## What the task requires
Copy the entries exactly. Their pictures do not belong in the copy.

Saved entries
+ + +

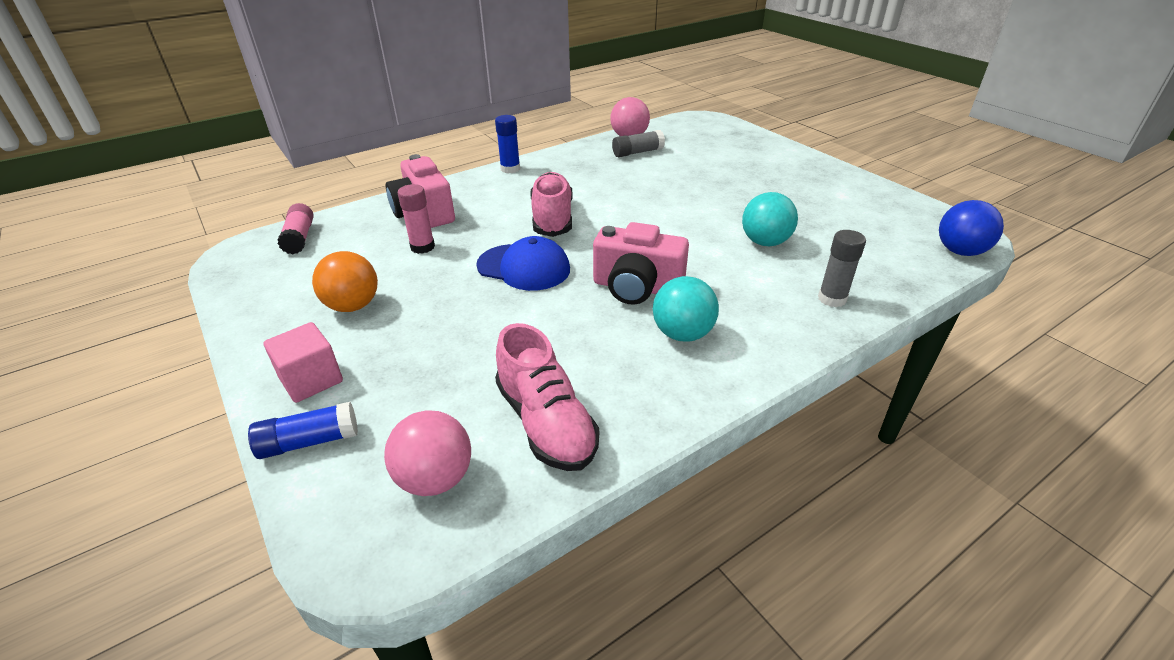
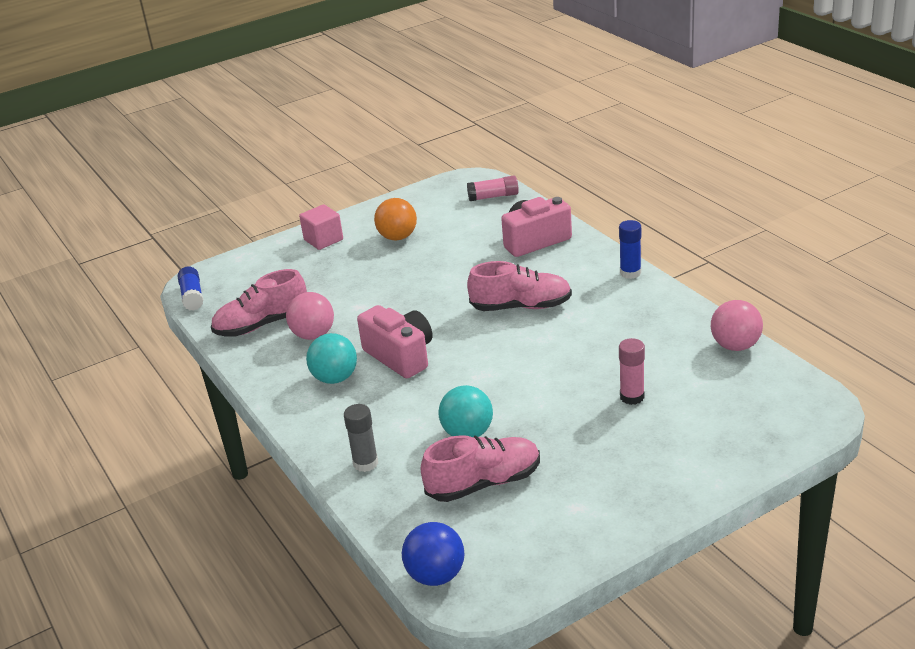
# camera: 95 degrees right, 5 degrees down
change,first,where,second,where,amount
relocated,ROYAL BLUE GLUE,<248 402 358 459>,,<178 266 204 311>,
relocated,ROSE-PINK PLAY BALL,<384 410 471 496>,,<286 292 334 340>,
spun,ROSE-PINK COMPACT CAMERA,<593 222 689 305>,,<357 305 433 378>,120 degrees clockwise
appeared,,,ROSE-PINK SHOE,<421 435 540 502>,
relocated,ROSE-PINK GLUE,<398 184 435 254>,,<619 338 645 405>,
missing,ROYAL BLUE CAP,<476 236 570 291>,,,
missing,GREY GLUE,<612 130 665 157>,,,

+ + +

## Written solution
# camera: 95 degrees right, 5 degrees down
change,first,where,second,where,amount
relocated,ROYAL BLUE GLUE,<248 402 358 459>,,<178 266 204 311>,
relocated,ROSE-PINK PLAY BALL,<384 410 471 496>,,<286 292 334 340>,
spun,ROSE-PINK COMPACT CAMERA,<593 222 689 305>,,<357 305 433 378>,120 degrees clockwise
appeared,,,ROSE-PINK SHOE,<421 435 540 502>,
relocated,ROSE-PINK GLUE,<398 184 435 254>,,<619 338 645 405>,
missing,ROYAL BLUE CAP,<476 236 570 291>,,,
missing,GREY GLUE,<612 130 665 157>,,,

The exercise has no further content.